WORK TO BE COMPLETED: For the data below, transcribe the part that opens with the line containing "# camera: 40 degrees right, 15 degrees down" and closes with the line containing "# camera: 80 degrees right, 0 degrees up", exactly and with no pictures.

Saved data entries:

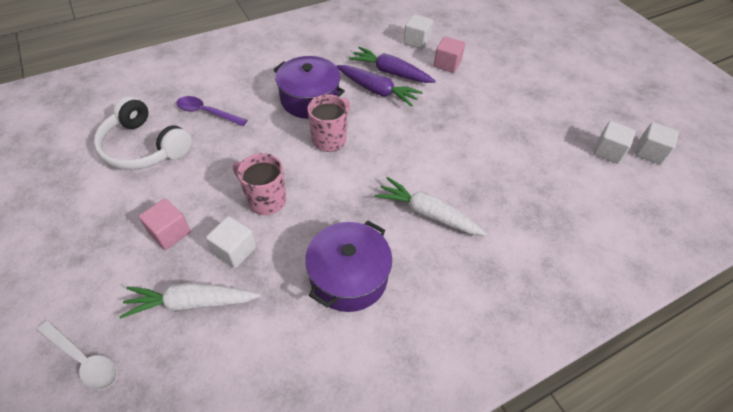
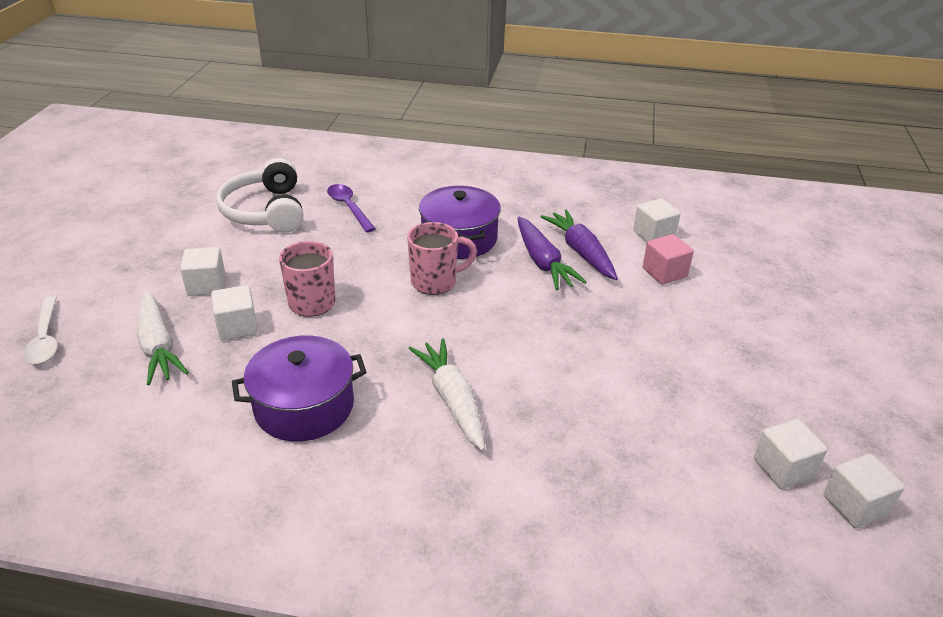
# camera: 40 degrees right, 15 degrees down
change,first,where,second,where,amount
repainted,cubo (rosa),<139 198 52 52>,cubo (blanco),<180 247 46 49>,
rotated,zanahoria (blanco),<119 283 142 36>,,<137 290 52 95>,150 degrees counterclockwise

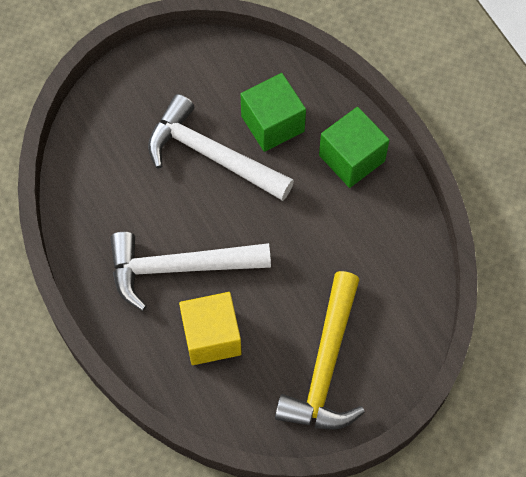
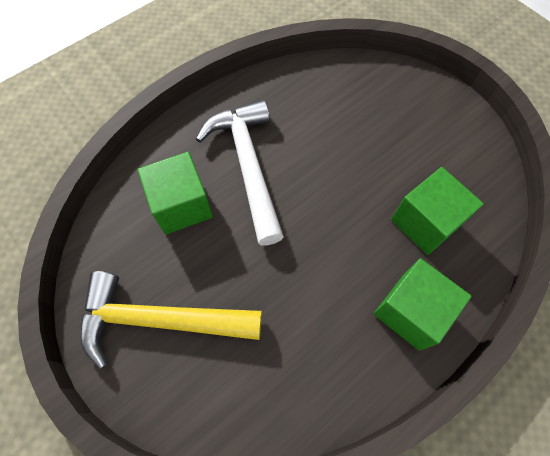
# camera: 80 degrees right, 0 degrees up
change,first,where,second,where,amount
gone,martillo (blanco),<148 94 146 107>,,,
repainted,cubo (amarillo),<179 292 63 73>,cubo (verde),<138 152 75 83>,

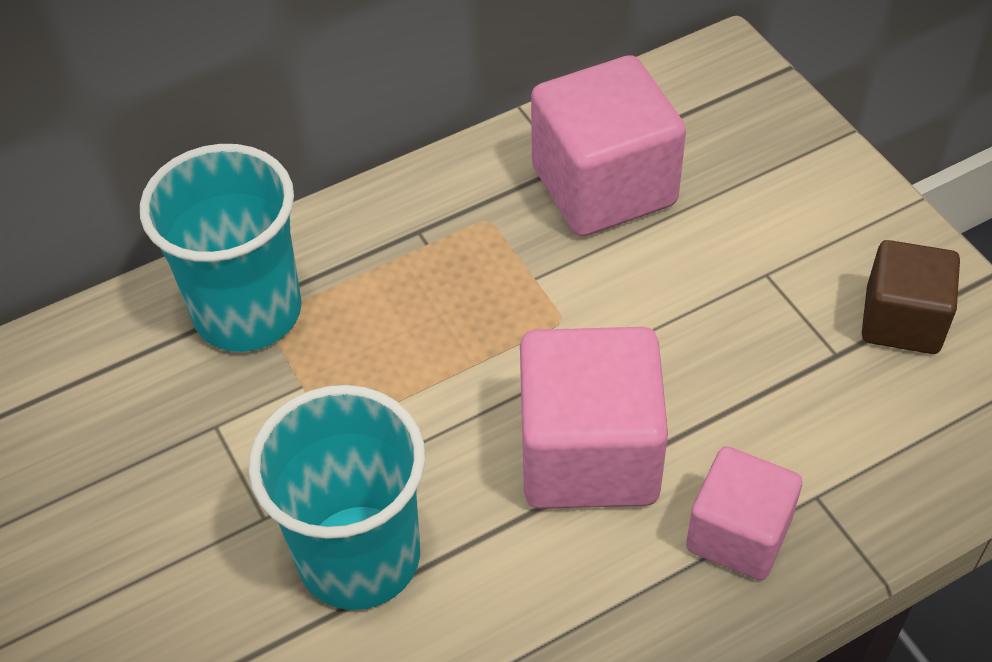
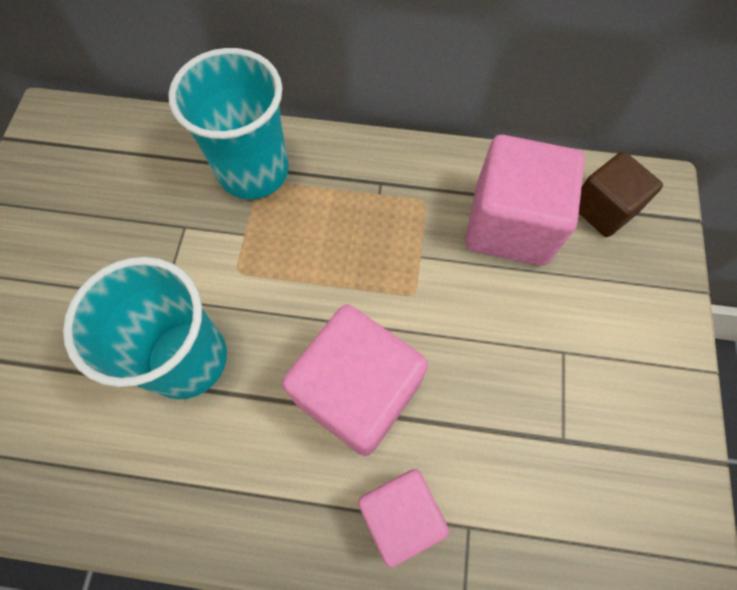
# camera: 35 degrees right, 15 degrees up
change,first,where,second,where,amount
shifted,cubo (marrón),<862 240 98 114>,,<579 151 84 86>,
...
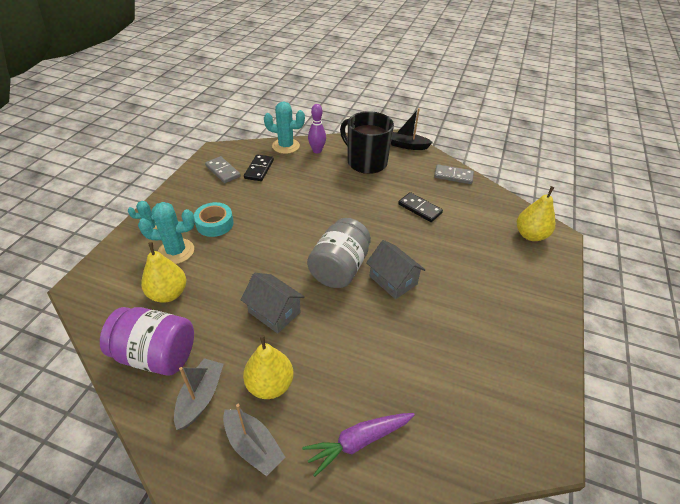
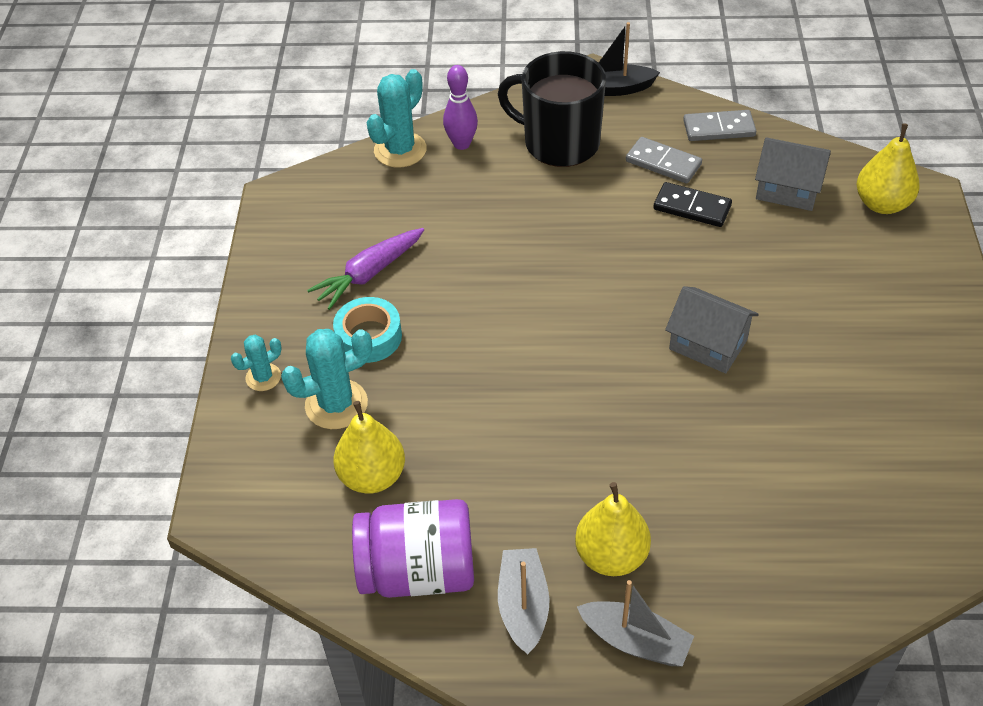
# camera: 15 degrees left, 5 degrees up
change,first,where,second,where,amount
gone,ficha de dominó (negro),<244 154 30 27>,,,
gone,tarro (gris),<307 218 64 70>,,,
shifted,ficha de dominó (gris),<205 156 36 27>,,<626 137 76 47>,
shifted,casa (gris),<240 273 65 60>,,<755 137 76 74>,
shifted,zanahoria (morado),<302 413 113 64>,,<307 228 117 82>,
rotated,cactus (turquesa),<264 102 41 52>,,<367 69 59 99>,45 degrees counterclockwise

RESPONSE TO THE TASK:
# camera: 40 degrees right, 15 degrees down
change,first,where,second,where,amount
repainted,cubo (rosa),<139 198 52 52>,cubo (blanco),<180 247 46 49>,
rotated,zanahoria (blanco),<119 283 142 36>,,<137 290 52 95>,150 degrees counterclockwise

# camera: 80 degrees right, 0 degrees up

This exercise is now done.